Records from a data collection
┄┄┄┄┄┄┄┄┄┄

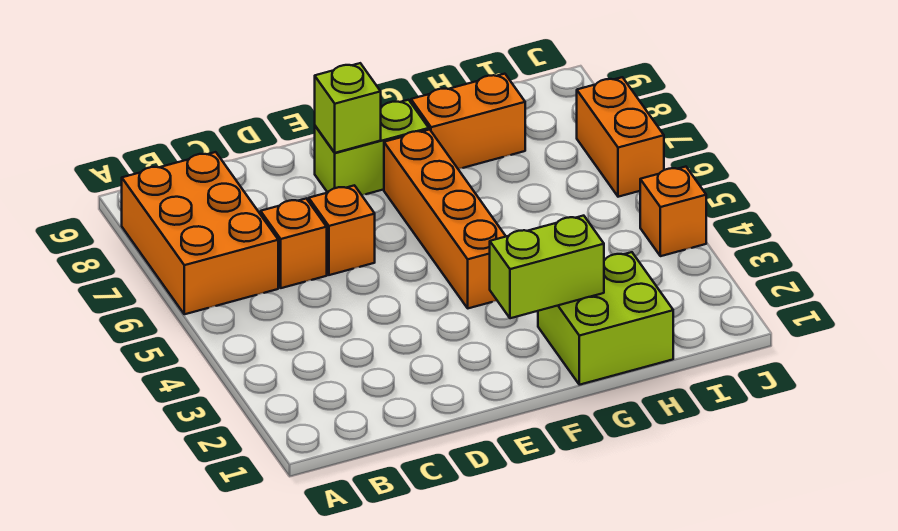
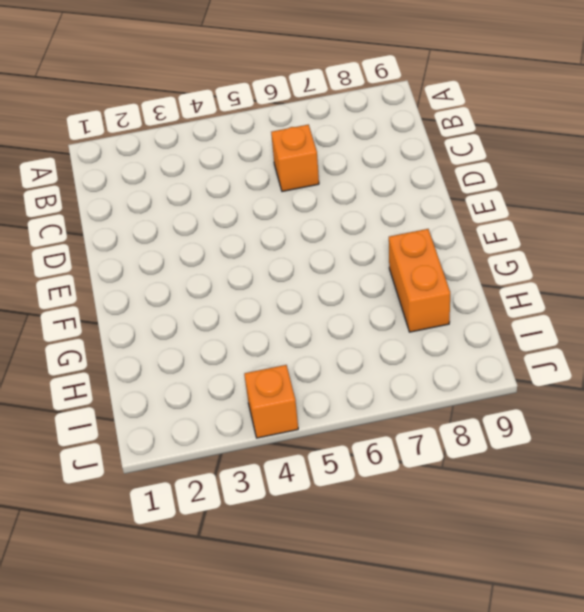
none -> orange brick A6:B8 level 1
none -> orange brick D6 level 1

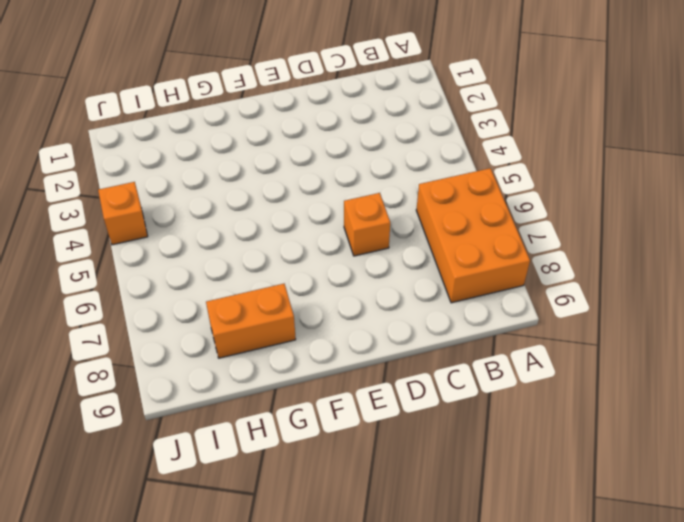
none -> orange brick C6 level 1
none -> lime brick E8:F8 level 1

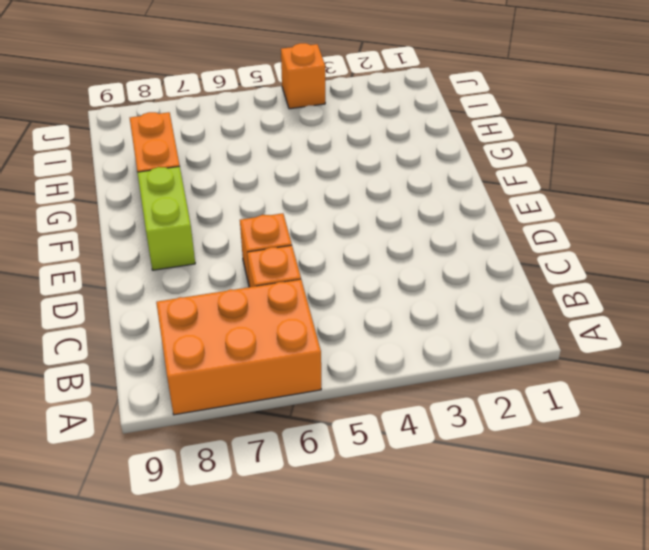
none -> orange brick F4:F7 level 1
none -> lime brick G1:H2 level 1

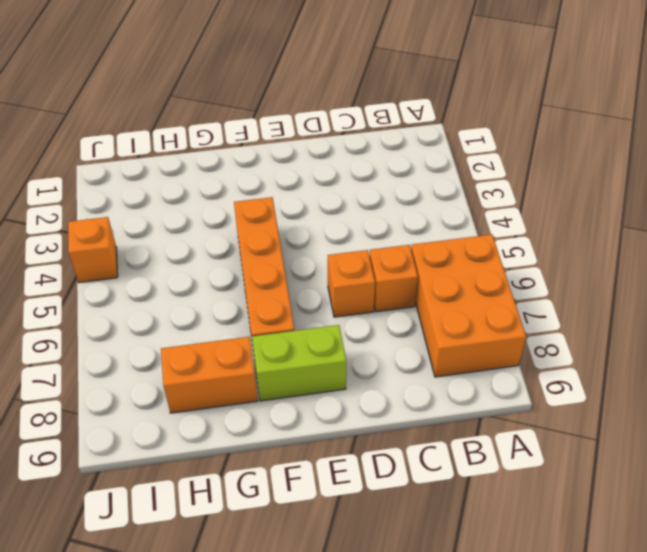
none -> lime brick G1:H2 level 1
none -> orange brick J6:J7 level 1

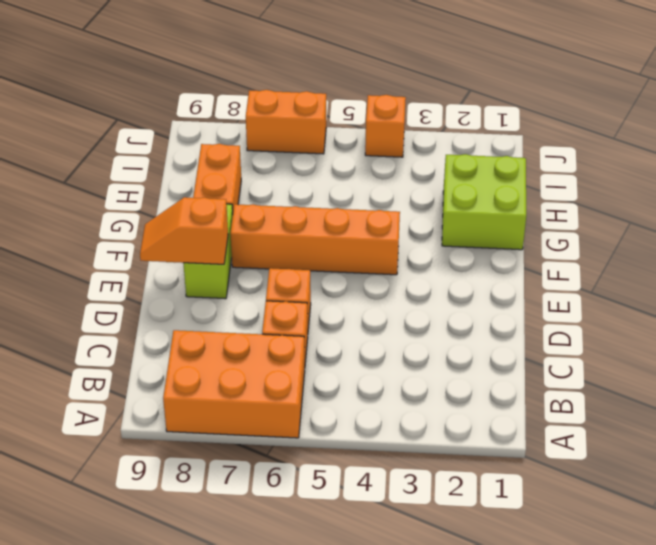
orange slope E8:E9 level 2 top 8 -> lime brick E8 level 2
none -> lime brick F2:G2 level 2

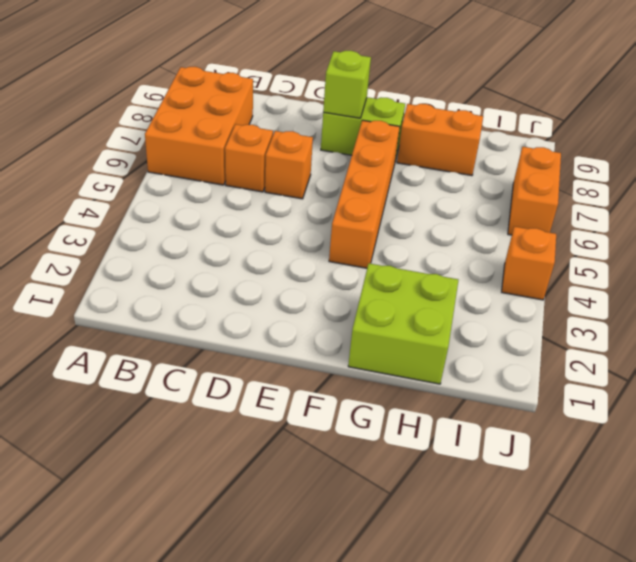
none -> lime brick F2:G2 level 2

┄┄┄┄┄┄┄┄┄┄

• EXERCISE:
Write out, word for word, only the lines from the one containing "orange slope E8:E9" to the end of the data above; the pictures stay out.

• WORKED SOLUTION:
orange slope E8:E9 level 2 top 8 -> lime brick E8 level 2
none -> lime brick F2:G2 level 2

none -> lime brick F2:G2 level 2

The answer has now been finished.